- **Problem statement**: Which lines below contain "purple"? Pull them out.

- **Records provided**:
━━━━━━

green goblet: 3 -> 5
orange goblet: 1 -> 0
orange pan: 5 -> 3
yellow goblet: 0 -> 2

━━━━━━

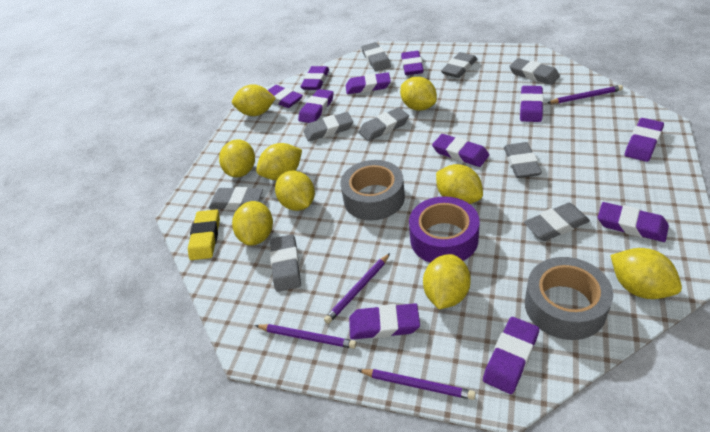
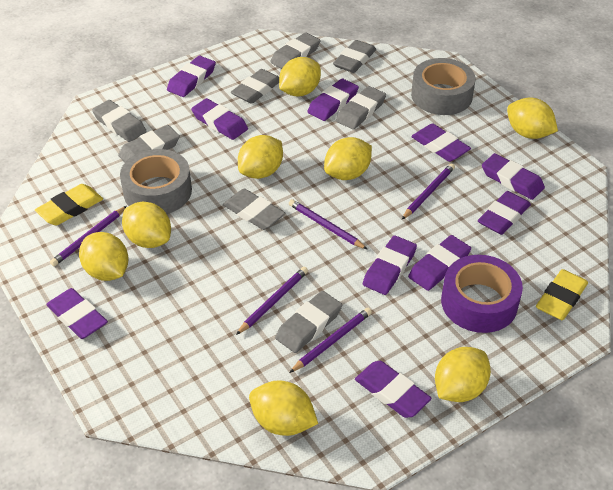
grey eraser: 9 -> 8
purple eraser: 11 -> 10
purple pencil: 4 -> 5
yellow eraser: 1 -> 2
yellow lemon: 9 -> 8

━━━━━━

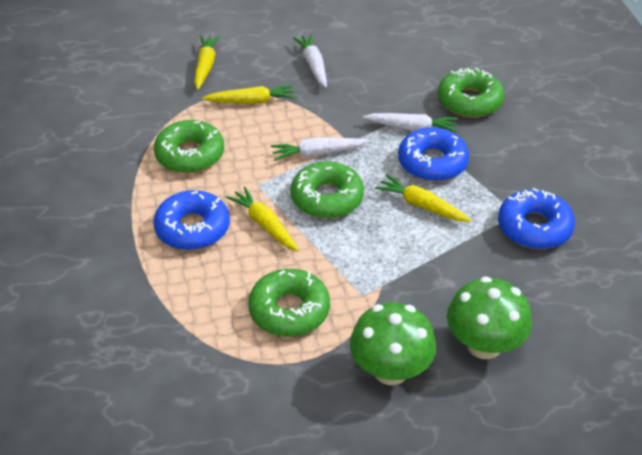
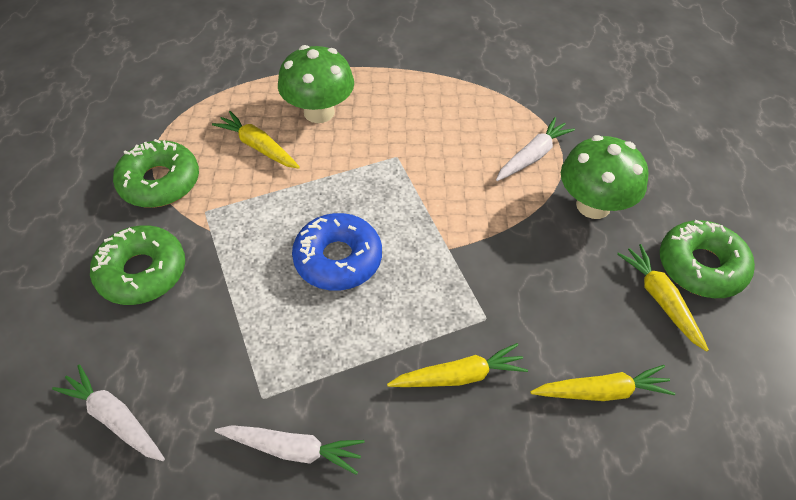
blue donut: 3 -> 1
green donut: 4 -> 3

━━━━━━

- **Task answer**:
purple eraser: 11 -> 10
purple pencil: 4 -> 5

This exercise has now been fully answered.